DATA FOR PROCESSING
==============================
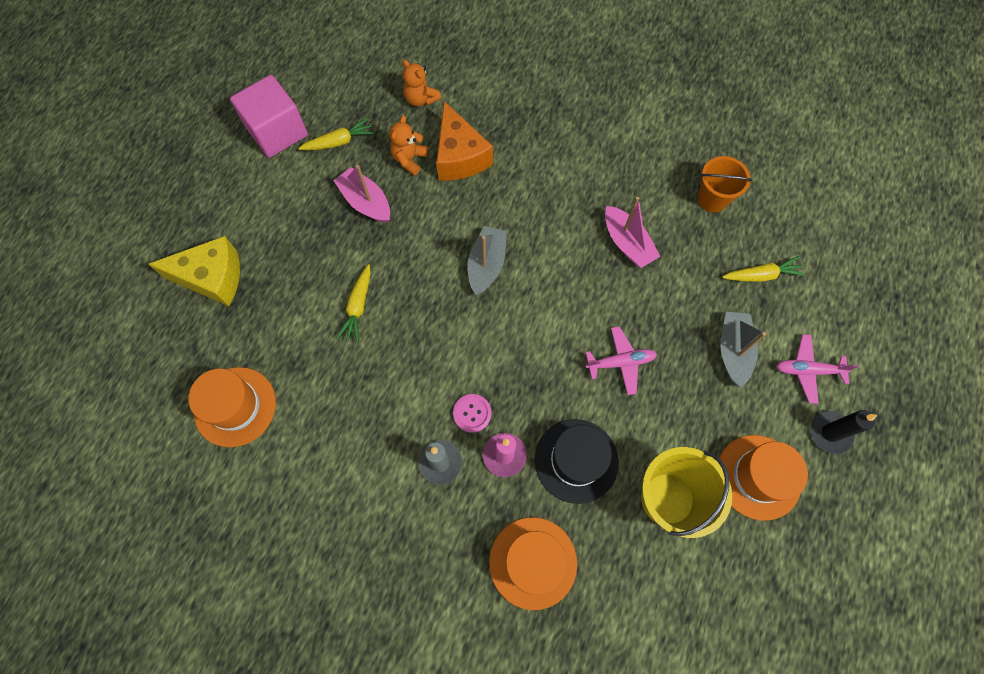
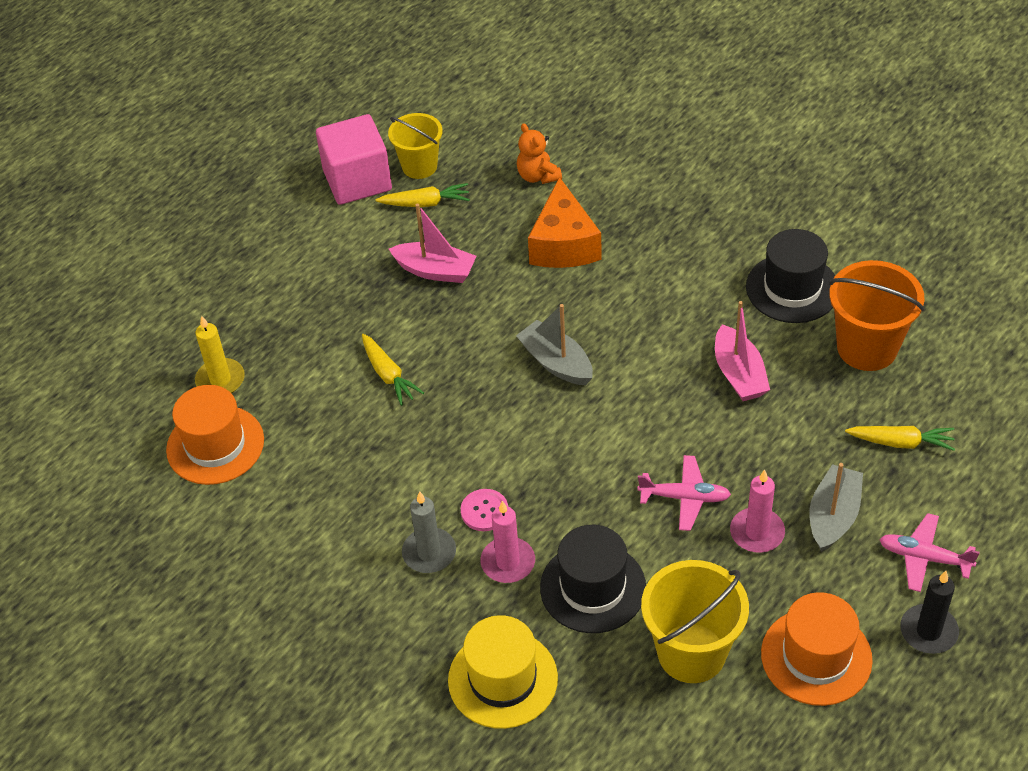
camera: 20 degrees right, 20 degrees down
yellow cheese [148,236,240,306] -> none
pink boat [334,165,390,223] -> pink boat turned 135 degrees clockwise [389,204,477,283]
yellow carrot [337,264,371,343] -> yellow carrot turned 60 degrees counterclockwise [362,334,424,406]
orange teddy bear [389,115,429,175] -> none
grey boat [468,226,507,295] -> grey boat turned 75 degrees counterclockwise [516,304,593,385]
orange hat [489,517,577,610] -> yellow hat [448,615,558,729]
orange bucket [698,156,752,212] -> orange bucket [829,260,925,371], size x1.51
none -> yellow candle [195,316,245,393]
none -> yellow bucket [388,113,442,179]
none -> pink candle [730,470,785,553]
none -> black hat [746,229,835,323]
==============================
WHAT IS NEEDED
Return all the lines above exactly; none of the pictures should appear.

ANSWER TO THIS EXERCISE
camera: 20 degrees right, 20 degrees down
yellow cheese [148,236,240,306] -> none
pink boat [334,165,390,223] -> pink boat turned 135 degrees clockwise [389,204,477,283]
yellow carrot [337,264,371,343] -> yellow carrot turned 60 degrees counterclockwise [362,334,424,406]
orange teddy bear [389,115,429,175] -> none
grey boat [468,226,507,295] -> grey boat turned 75 degrees counterclockwise [516,304,593,385]
orange hat [489,517,577,610] -> yellow hat [448,615,558,729]
orange bucket [698,156,752,212] -> orange bucket [829,260,925,371], size x1.51
none -> yellow candle [195,316,245,393]
none -> yellow bucket [388,113,442,179]
none -> pink candle [730,470,785,553]
none -> black hat [746,229,835,323]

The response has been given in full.